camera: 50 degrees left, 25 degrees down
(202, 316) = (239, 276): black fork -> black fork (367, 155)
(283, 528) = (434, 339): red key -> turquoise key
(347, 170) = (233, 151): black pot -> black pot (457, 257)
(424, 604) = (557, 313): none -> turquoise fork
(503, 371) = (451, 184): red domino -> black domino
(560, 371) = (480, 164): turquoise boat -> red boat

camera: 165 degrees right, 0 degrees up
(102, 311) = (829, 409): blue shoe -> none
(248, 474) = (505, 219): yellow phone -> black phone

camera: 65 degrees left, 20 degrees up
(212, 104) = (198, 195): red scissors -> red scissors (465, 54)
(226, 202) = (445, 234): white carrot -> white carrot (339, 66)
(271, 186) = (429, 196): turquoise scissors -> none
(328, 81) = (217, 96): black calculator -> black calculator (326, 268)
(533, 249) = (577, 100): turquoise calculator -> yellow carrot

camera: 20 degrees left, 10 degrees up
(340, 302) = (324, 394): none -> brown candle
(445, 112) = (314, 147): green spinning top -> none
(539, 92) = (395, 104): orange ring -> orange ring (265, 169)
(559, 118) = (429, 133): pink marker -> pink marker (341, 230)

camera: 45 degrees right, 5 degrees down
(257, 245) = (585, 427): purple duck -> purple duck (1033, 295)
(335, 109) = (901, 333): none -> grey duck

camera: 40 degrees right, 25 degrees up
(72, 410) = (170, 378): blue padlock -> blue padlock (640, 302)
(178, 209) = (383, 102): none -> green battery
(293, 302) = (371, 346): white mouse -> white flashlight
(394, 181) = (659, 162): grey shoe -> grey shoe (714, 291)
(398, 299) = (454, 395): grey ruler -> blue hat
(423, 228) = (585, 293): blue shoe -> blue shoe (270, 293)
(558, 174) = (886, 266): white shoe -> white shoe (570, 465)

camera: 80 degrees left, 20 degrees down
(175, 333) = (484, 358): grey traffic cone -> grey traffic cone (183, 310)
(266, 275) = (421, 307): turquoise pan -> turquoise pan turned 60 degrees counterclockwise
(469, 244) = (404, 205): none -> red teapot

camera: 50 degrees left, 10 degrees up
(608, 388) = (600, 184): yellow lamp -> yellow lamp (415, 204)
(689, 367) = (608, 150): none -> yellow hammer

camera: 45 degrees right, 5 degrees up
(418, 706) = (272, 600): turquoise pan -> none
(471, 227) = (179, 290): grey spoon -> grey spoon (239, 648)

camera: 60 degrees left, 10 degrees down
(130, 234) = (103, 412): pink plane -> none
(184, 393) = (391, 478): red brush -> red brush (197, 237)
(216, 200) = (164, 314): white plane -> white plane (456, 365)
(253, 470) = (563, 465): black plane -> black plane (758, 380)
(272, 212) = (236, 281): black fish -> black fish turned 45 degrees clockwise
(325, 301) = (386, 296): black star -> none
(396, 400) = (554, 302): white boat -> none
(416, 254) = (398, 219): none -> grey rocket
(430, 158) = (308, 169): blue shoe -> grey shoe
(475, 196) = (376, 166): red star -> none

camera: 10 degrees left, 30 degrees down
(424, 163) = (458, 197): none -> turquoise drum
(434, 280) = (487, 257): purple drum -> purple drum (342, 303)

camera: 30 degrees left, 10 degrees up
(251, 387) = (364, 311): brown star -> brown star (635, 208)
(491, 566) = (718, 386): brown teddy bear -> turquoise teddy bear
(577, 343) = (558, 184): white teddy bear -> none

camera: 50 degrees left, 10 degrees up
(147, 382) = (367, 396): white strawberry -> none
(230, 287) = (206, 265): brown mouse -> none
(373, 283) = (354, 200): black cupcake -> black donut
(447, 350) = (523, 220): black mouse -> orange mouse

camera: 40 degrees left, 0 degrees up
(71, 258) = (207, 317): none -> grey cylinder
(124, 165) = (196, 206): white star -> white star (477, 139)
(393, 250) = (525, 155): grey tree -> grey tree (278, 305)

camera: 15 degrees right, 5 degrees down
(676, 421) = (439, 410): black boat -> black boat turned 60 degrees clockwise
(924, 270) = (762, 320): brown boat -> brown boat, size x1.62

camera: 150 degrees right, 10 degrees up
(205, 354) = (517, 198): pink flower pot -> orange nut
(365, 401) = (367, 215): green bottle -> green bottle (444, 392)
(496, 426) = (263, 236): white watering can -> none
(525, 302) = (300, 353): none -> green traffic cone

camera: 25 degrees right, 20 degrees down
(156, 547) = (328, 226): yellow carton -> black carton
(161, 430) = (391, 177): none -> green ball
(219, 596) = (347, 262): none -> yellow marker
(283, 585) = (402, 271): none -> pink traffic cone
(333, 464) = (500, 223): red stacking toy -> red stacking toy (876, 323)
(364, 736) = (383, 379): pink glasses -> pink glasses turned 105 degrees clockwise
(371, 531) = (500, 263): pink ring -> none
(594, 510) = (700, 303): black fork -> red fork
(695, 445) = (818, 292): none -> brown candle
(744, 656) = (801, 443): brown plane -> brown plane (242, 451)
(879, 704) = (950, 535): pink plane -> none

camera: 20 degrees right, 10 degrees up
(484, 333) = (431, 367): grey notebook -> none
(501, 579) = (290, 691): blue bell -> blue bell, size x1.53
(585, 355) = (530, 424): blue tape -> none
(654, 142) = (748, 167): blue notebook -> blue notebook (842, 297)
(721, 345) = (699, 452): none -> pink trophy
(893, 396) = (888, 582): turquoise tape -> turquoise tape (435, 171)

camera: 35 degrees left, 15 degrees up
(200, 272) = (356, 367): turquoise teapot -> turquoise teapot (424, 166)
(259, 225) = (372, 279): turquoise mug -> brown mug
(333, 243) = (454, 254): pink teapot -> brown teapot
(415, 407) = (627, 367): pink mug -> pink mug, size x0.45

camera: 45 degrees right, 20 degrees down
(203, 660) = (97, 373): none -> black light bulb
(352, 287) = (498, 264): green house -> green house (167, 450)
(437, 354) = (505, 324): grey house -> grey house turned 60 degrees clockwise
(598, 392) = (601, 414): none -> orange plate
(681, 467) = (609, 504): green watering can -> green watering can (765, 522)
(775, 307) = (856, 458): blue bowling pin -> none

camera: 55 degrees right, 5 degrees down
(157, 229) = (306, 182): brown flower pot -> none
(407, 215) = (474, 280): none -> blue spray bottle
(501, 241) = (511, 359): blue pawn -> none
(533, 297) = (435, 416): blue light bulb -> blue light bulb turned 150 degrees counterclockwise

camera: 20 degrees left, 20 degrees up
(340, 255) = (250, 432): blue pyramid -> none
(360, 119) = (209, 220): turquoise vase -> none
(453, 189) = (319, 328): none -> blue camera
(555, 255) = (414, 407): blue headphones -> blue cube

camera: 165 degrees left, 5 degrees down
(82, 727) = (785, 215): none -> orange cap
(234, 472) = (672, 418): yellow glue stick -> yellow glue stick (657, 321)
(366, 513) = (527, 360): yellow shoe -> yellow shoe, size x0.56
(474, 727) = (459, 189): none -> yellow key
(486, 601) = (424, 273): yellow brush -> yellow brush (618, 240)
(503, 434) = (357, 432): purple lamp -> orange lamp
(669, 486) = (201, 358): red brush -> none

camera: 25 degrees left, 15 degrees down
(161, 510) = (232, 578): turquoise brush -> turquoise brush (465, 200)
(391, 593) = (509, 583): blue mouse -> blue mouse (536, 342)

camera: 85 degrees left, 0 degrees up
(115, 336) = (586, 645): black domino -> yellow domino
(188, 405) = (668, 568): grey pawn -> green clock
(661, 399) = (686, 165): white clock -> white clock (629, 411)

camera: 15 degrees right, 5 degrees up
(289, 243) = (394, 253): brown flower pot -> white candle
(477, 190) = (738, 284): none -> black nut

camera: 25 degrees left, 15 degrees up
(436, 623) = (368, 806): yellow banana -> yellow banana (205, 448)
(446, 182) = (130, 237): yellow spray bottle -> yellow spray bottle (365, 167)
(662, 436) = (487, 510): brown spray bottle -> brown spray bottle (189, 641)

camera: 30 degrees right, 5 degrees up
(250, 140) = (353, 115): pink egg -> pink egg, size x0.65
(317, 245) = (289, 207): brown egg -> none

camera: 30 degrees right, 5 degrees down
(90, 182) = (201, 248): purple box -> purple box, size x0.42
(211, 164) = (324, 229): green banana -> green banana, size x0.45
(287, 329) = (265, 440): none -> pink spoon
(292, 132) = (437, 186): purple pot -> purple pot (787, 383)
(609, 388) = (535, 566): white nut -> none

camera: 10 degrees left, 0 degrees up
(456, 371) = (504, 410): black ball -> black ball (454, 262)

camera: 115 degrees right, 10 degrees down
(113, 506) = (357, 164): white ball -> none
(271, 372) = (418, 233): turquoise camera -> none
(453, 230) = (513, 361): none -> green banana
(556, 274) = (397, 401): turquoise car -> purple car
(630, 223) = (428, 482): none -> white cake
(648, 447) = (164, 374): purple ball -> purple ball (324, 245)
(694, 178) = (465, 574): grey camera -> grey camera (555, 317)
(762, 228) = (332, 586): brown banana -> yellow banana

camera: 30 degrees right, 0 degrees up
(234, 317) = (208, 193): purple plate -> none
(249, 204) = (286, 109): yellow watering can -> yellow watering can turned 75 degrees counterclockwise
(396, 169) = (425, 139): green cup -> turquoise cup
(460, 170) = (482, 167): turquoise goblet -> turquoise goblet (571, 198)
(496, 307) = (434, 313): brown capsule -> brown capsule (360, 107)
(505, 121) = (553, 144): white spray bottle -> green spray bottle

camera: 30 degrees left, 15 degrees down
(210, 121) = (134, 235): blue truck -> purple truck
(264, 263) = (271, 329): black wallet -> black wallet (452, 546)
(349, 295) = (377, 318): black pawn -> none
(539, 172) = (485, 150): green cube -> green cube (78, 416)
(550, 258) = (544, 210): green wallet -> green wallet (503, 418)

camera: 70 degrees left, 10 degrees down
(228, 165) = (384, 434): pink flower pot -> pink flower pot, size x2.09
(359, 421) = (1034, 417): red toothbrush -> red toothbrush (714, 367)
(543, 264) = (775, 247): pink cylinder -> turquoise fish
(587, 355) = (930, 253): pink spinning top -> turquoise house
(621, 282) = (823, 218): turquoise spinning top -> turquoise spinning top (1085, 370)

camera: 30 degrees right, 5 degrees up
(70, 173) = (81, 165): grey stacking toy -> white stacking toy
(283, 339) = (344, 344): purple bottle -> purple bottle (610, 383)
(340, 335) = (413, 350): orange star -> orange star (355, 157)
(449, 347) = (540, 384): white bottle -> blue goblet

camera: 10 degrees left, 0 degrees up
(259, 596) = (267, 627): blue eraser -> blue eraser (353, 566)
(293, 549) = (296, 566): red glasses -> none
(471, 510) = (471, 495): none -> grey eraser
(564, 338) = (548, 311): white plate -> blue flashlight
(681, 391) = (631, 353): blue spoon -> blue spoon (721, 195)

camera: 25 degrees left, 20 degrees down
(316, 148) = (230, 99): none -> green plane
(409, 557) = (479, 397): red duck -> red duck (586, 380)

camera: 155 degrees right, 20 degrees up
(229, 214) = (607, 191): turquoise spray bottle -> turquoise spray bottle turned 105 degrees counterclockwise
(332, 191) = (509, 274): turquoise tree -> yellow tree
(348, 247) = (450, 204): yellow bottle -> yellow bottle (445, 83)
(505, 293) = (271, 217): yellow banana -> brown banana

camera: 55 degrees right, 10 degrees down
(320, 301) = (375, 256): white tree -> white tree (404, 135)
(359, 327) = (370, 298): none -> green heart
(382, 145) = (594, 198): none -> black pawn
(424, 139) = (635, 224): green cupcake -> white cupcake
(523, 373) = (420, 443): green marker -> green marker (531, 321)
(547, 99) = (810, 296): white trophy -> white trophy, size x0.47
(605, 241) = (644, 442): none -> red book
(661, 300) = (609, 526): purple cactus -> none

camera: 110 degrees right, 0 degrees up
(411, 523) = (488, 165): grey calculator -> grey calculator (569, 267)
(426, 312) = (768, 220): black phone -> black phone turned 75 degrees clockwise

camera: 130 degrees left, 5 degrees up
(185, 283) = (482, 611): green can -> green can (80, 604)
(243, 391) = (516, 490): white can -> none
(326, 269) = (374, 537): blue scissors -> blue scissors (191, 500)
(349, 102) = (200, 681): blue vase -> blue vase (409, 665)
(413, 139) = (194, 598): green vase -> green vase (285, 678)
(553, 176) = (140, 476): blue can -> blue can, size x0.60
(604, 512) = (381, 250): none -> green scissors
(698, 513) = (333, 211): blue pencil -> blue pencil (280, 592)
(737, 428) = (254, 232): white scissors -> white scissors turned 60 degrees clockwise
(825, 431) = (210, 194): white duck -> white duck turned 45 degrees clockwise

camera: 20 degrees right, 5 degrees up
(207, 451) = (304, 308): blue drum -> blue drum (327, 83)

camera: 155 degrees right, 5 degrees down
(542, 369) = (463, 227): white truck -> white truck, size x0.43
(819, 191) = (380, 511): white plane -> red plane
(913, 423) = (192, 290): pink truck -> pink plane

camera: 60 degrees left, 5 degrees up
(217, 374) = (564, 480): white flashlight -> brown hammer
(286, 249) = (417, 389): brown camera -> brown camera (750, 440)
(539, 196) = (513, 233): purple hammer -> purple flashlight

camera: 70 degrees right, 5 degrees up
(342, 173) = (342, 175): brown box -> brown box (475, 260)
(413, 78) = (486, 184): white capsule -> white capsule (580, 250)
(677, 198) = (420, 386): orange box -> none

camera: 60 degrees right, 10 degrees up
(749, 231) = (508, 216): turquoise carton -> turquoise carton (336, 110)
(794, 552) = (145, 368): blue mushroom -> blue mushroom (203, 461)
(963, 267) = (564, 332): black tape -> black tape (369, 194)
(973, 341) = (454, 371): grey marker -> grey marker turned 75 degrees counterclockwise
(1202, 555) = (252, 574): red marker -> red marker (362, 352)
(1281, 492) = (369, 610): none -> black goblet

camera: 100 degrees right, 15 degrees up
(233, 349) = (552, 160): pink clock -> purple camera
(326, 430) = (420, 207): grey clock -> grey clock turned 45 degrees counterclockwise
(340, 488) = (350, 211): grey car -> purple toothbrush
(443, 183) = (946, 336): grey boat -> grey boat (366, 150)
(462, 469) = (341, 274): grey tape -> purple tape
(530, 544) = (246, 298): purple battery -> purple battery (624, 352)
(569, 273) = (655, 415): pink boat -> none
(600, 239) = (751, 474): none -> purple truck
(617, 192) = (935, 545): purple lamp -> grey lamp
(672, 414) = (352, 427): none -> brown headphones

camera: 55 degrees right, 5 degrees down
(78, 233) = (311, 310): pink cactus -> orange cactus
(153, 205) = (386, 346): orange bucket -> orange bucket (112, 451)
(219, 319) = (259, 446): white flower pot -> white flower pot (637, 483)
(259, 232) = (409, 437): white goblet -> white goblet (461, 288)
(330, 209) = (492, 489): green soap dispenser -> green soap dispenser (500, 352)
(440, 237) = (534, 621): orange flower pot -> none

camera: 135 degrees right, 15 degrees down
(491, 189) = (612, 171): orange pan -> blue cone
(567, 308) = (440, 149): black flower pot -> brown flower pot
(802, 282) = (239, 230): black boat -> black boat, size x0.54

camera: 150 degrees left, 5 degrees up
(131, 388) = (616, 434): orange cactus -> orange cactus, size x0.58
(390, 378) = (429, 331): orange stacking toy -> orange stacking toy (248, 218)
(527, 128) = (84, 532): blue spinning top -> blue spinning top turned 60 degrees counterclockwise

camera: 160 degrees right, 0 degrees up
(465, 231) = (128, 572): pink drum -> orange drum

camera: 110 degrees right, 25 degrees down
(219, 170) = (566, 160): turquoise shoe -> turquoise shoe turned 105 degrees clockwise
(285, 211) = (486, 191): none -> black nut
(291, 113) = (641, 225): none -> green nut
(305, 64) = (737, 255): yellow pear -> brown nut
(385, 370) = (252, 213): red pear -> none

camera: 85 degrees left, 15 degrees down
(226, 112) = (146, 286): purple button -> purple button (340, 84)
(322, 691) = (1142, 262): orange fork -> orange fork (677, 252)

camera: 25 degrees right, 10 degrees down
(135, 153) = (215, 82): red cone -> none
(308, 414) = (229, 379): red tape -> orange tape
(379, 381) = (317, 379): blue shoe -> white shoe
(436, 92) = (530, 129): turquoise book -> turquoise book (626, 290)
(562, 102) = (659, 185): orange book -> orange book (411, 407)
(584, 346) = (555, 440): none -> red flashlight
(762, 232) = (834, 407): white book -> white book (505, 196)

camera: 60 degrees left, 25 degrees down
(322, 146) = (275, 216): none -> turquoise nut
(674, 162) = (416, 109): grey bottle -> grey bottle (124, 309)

## WHAT YOU ARE ASKED TO DO
Out of the material above, output word for word the line with "camera: 25 degrees left, 15 degrees down", the line with "(289, 243) = (394, 253): brown", and all lines between them, with nothing else.

## RESULT FOR THIS TASK
camera: 25 degrees left, 15 degrees down
(161, 510) = (232, 578): turquoise brush -> turquoise brush (465, 200)
(391, 593) = (509, 583): blue mouse -> blue mouse (536, 342)

camera: 85 degrees left, 0 degrees up
(115, 336) = (586, 645): black domino -> yellow domino
(188, 405) = (668, 568): grey pawn -> green clock
(661, 399) = (686, 165): white clock -> white clock (629, 411)

camera: 15 degrees right, 5 degrees up
(289, 243) = (394, 253): brown flower pot -> white candle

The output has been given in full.